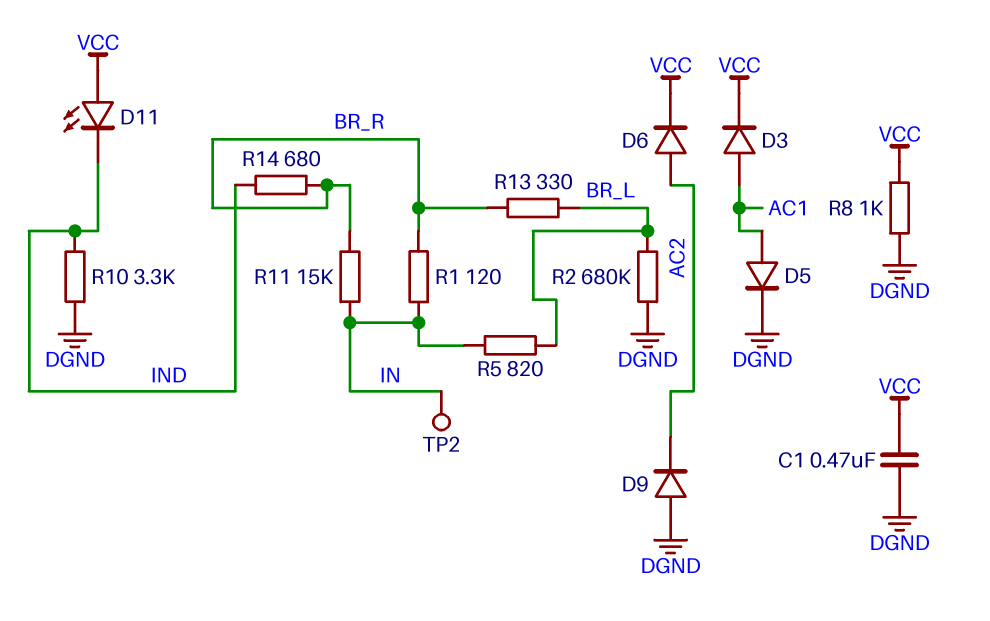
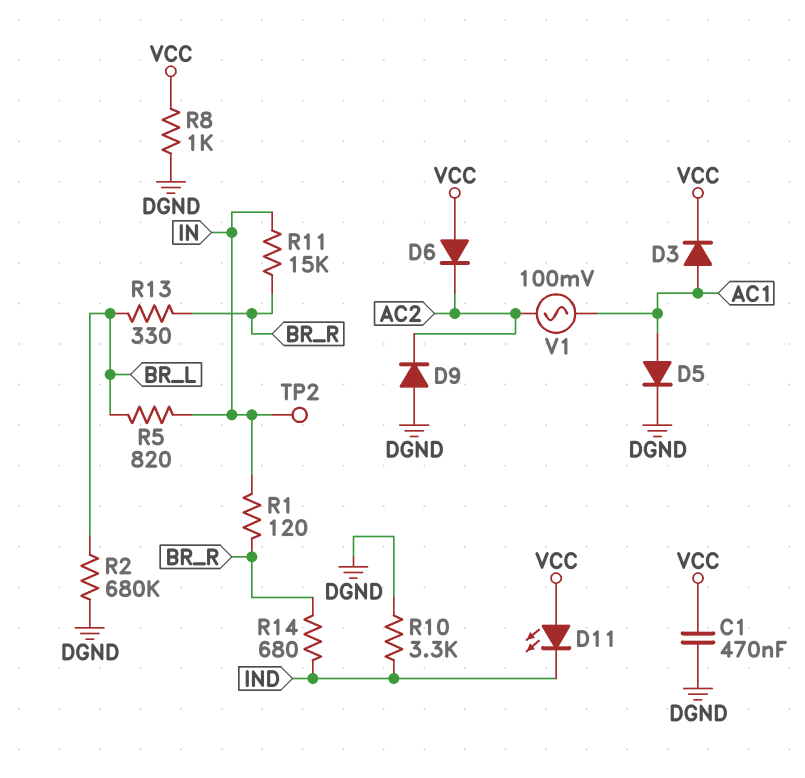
D6: diode (A AC2, K VCC) -> diode (A VCC, K AC2)
V1: none -> AC 100mV (AC1, AC2)

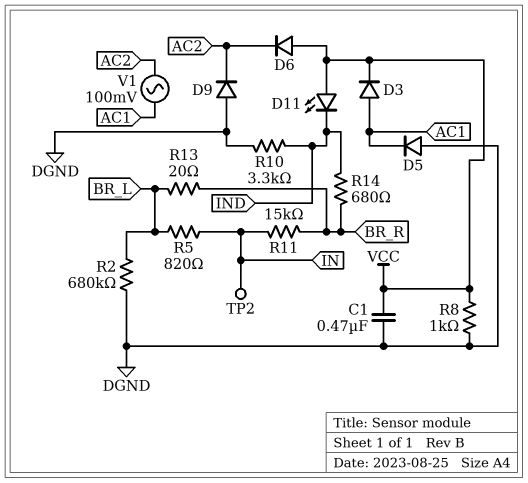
D5: diode (A AC1, K DGND) -> diode (A DGND, K AC1)
R1: 120 (BR_R, IN) -> none
R13: 330 (BR_L, BR_R) -> 20 (BR_L, BR_R)

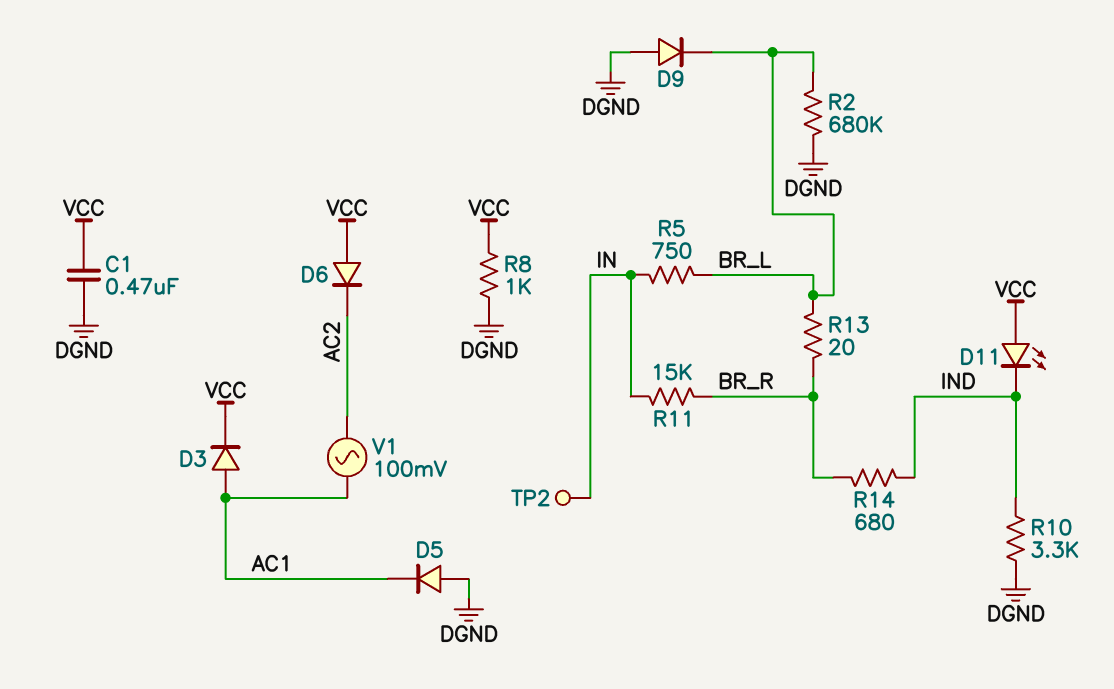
D9: diode (A DGND, K AC2) -> diode (A DGND, K BR_L)
R5: 820 (BR_L, IN) -> 750 (BR_L, IN)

**Your task:**
Every line of the listing above that contains "DGND" is to be copied.

**Answer area:**
D5: diode (A AC1, K DGND) -> diode (A DGND, K AC1)
D9: diode (A DGND, K AC2) -> diode (A DGND, K BR_L)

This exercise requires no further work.